(Beginning of DATASET EXTRACT)

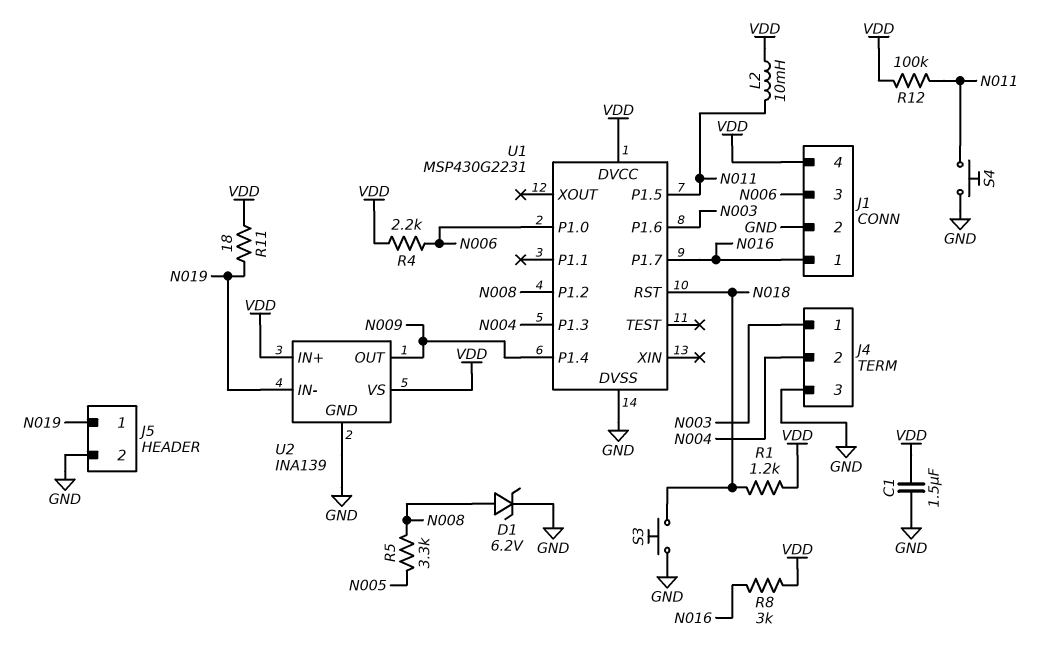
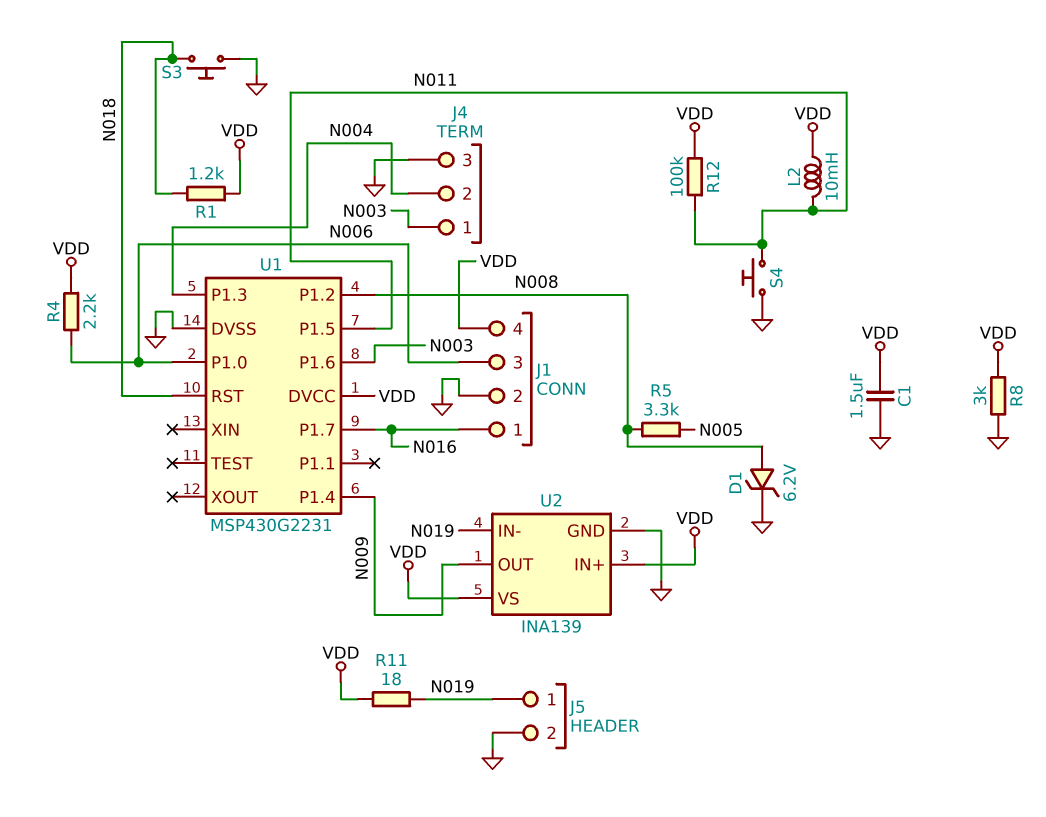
R8: 3k (N016, VDD) -> 3k (GND, VDD)

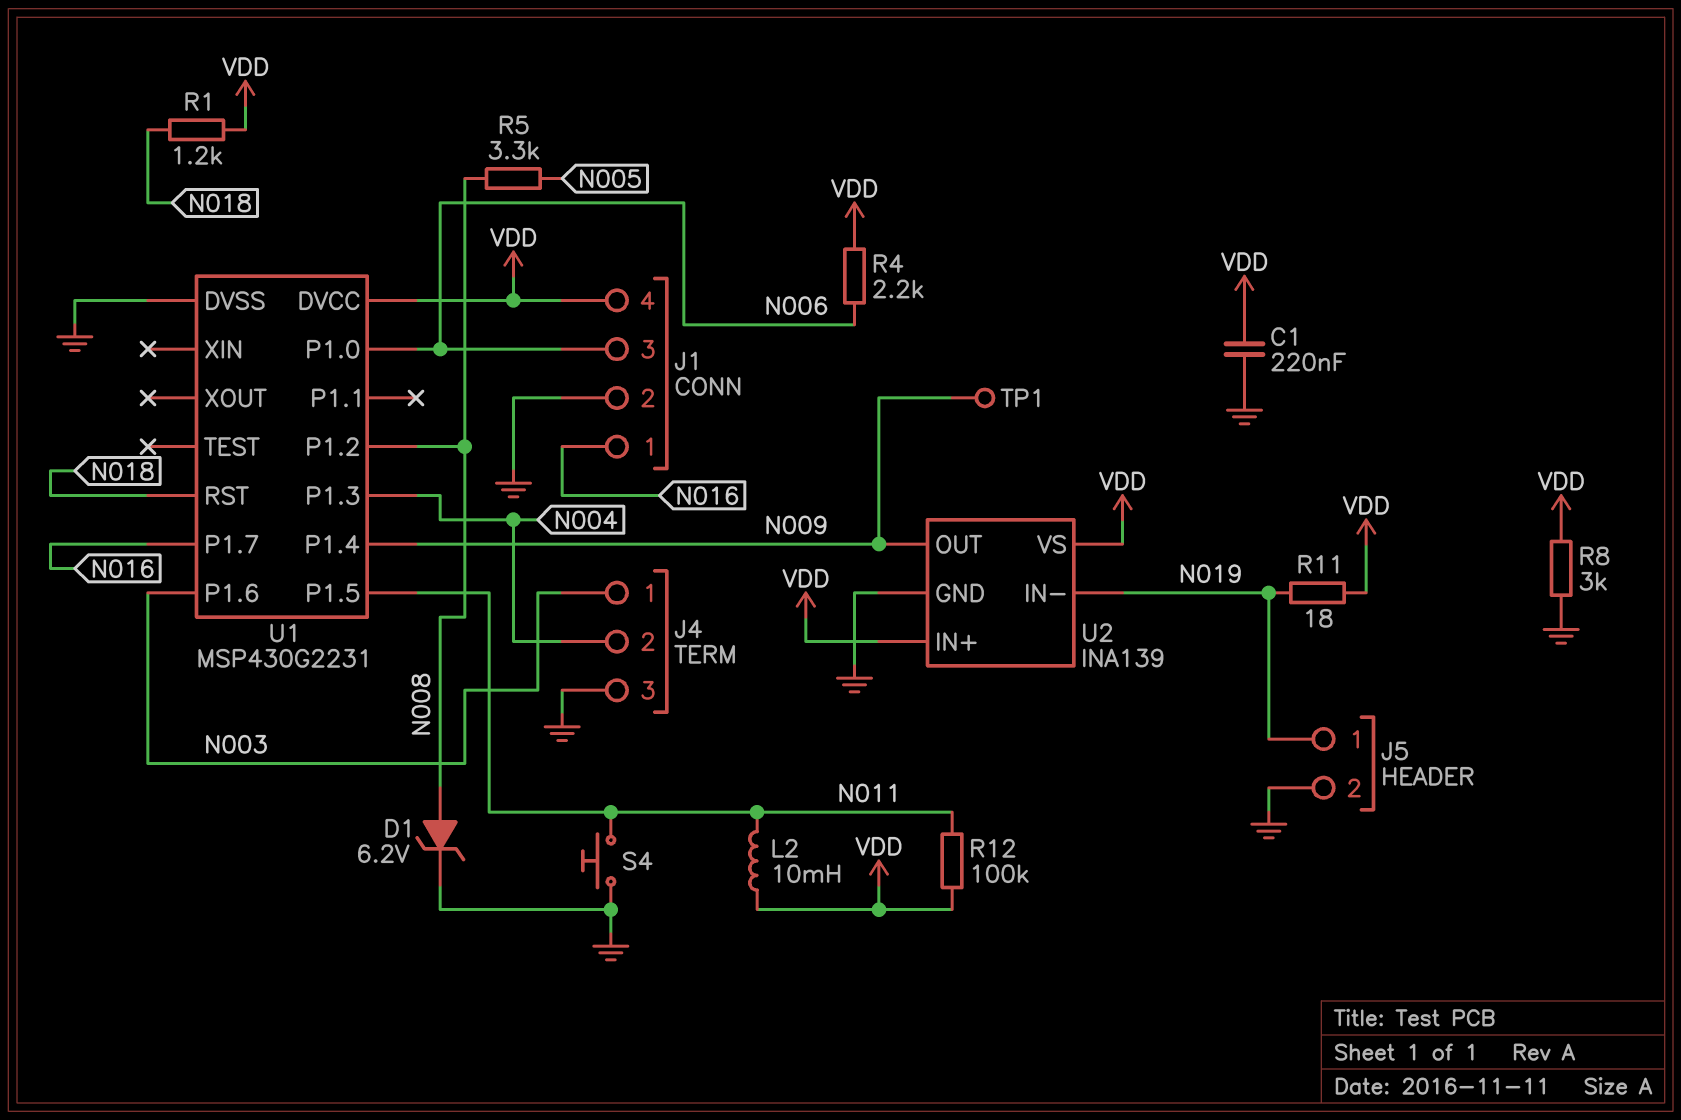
C1: 1.5uF (GND, VDD) -> 220nF (GND, VDD)
S3: button (GND, N018) -> none
TP1: none -> test point (N009)

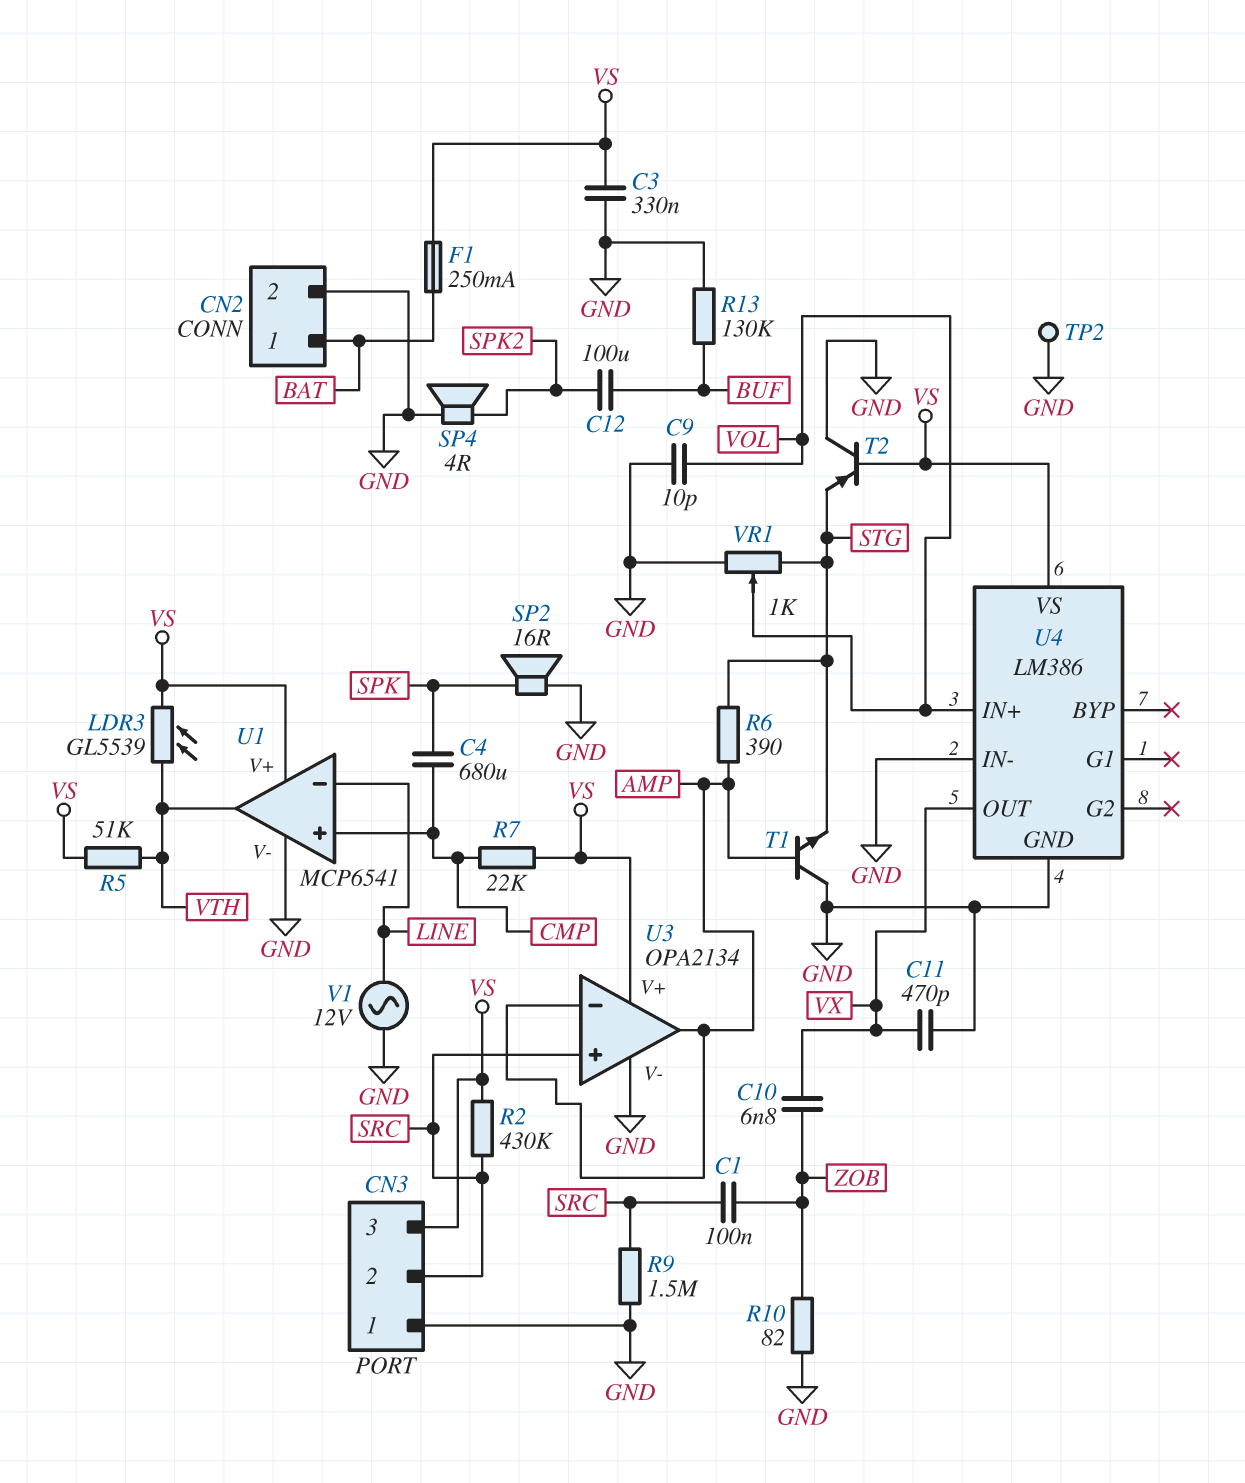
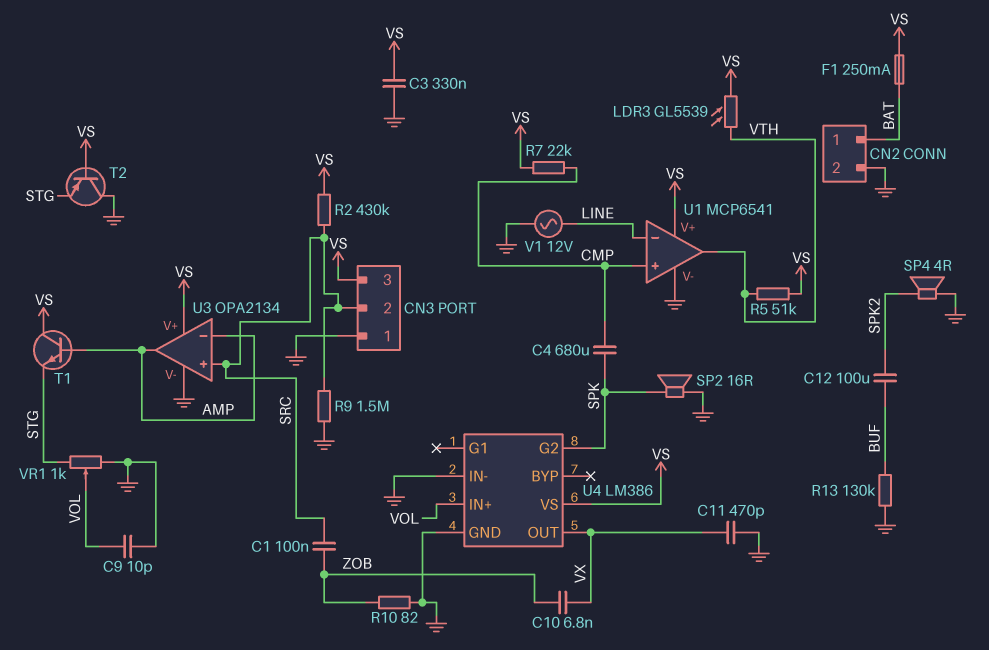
R6: 390 (AMP, STG) -> none
T1: NPN (B AMP, C GND, E STG) -> NPN (B AMP, C VS, E STG)
TP2: test point (GND) -> none
U4 pin G2: none -> SPK

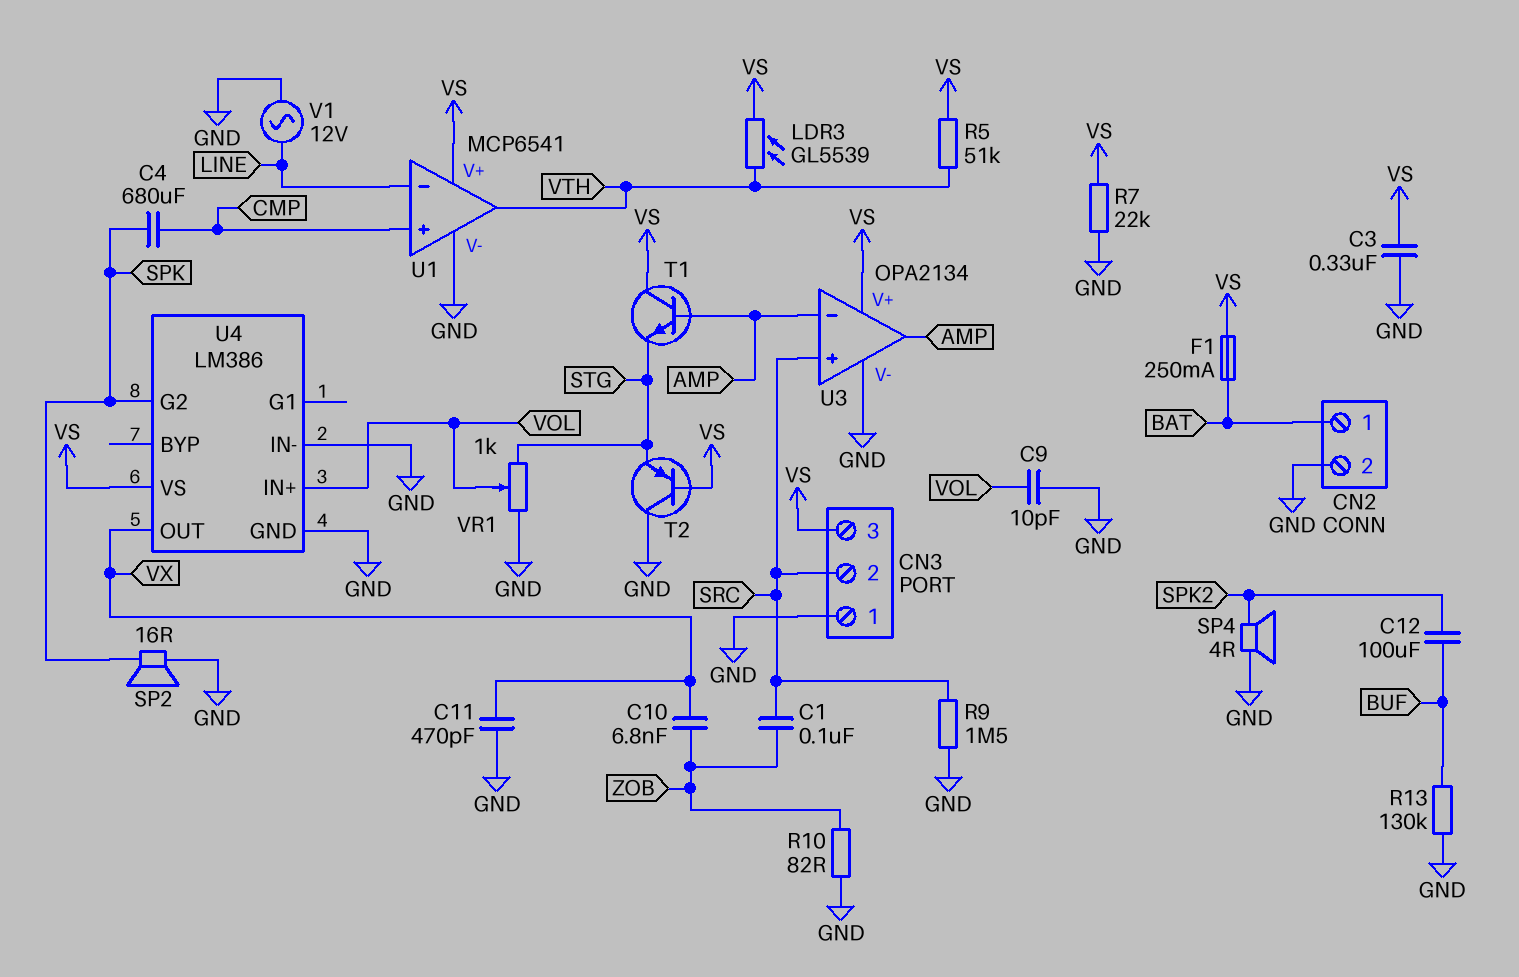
R2: 430k (SRC, VS) -> none
R7: 22k (CMP, VS) -> 22k (GND, VS)

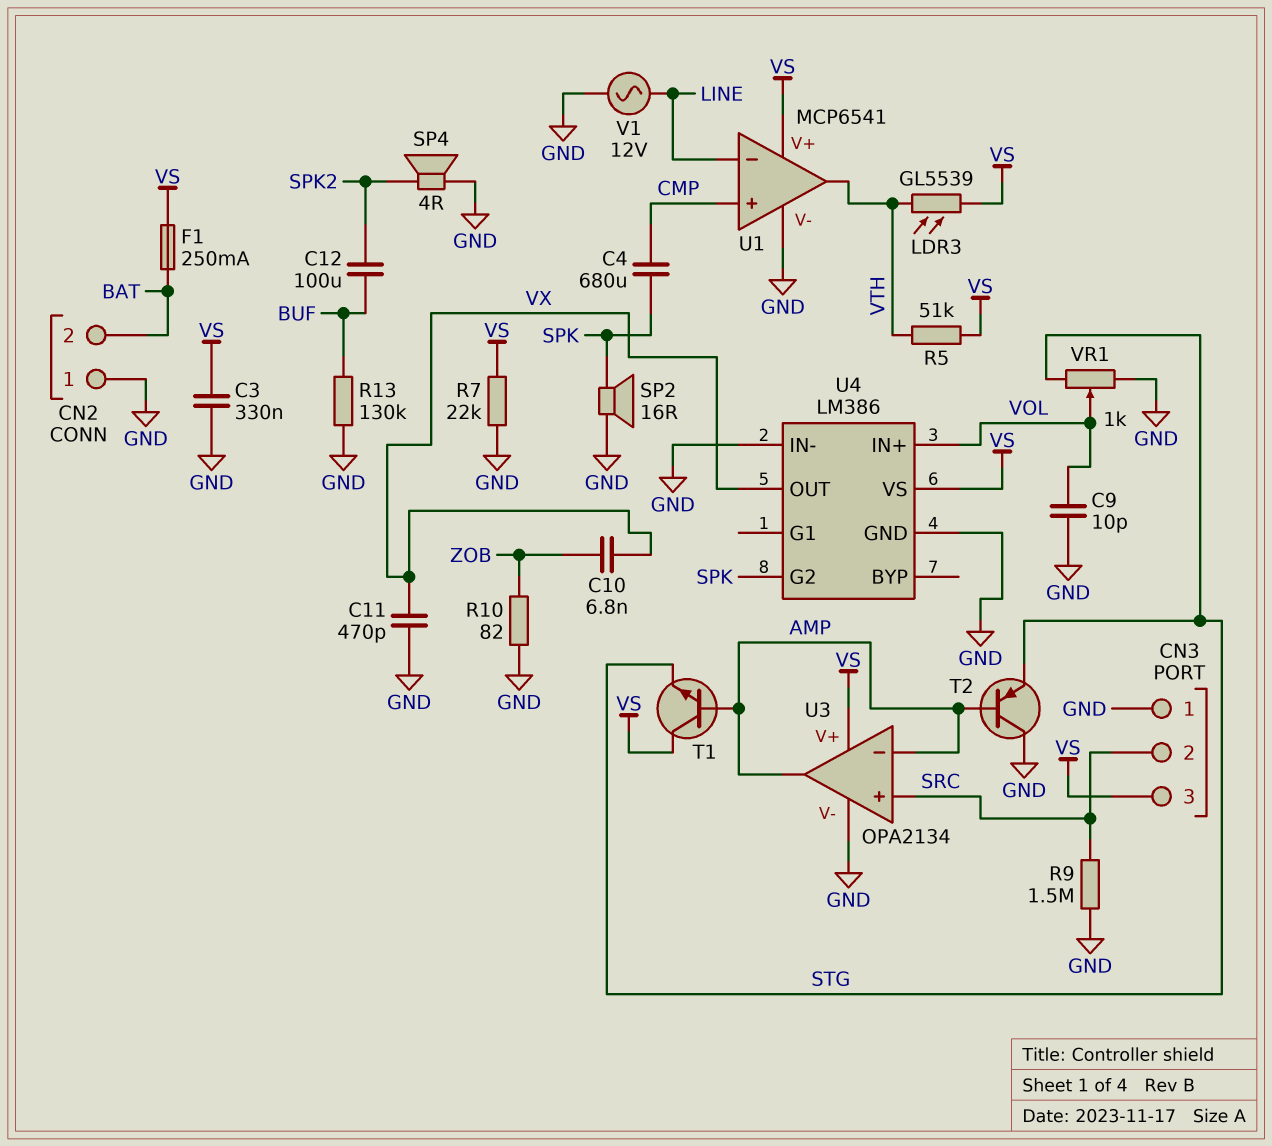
C1: 100nF (SRC, ZOB) -> none
CN2 pin 1: BAT -> GND
CN2 pin 2: GND -> BAT
T2: PNP (B VS, C GND, E STG) -> PNP (B AMP, C GND, E STG)

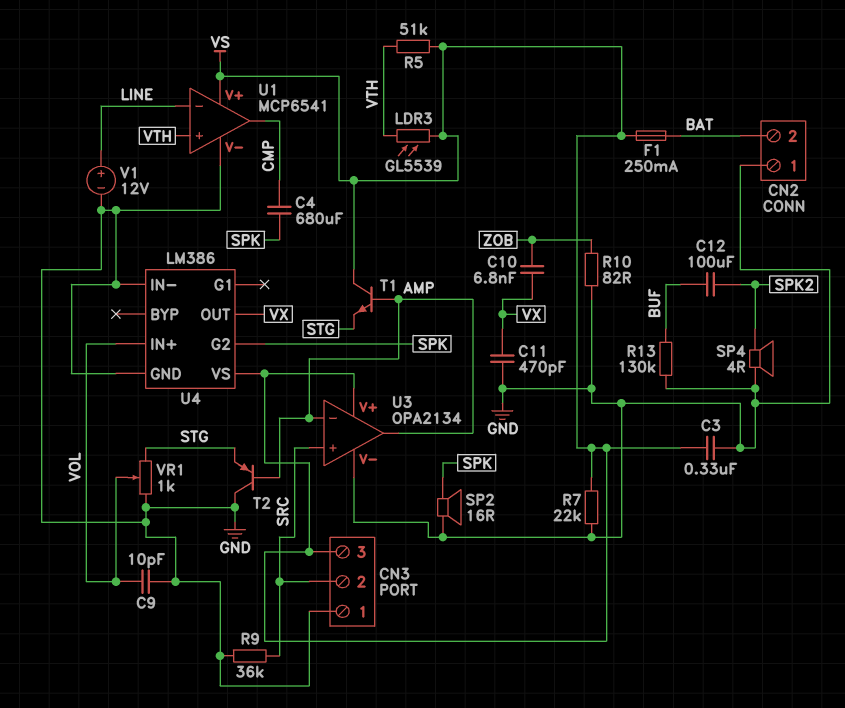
R9: 1.5M (GND, SRC) -> 36k (GND, SRC)
U1 pin in+: CMP -> VTH
U1 pin out: VTH -> CMP
V1: AC 12V (GND, LINE) -> 12V (plus LINE, minus GND)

(End of DATASET EXTRACT)

__WORK INSTRUCTION__.
Gather all lines from the records above in which "point" appears.

__ANSWER TO THIS TASK__.
TP1: none -> test point (N009)
TP2: test point (GND) -> none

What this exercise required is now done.